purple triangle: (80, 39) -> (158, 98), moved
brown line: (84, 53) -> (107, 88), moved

====

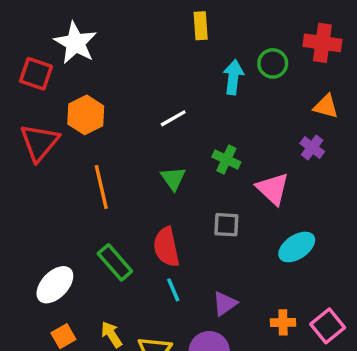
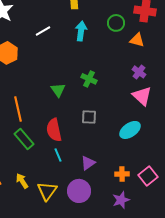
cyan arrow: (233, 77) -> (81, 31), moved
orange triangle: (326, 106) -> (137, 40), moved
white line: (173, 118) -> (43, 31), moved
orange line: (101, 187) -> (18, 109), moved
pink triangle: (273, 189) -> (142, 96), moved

====

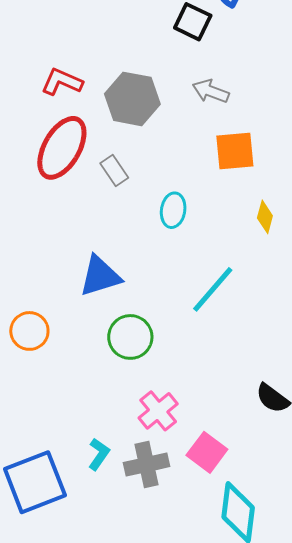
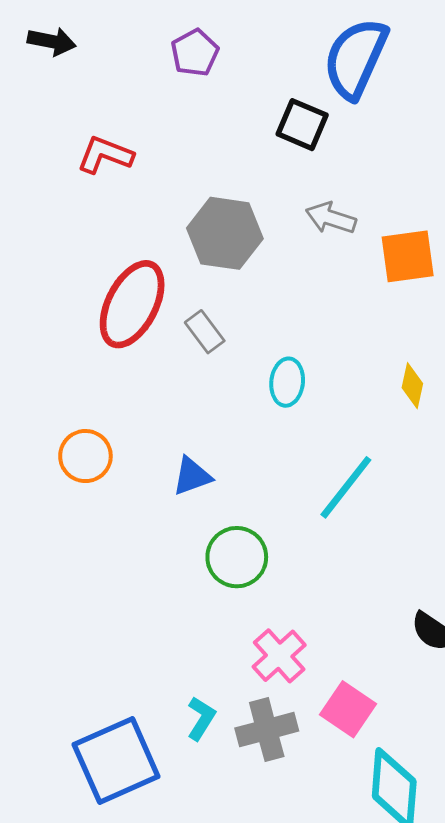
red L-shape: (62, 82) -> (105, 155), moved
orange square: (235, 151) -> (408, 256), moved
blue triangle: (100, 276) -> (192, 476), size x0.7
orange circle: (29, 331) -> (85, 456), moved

====

- _Your task_
In the listing above, locate the line containing "purple triangle: (80, 39) -> (158, 98), moved" and the line containing "brown line: (84, 53) -> (107, 88), moved". Transcribe those two lines and everything between them, exactly as written.

- _Completed task_
purple triangle: (80, 39) -> (158, 98), moved
brown line: (84, 53) -> (107, 88), moved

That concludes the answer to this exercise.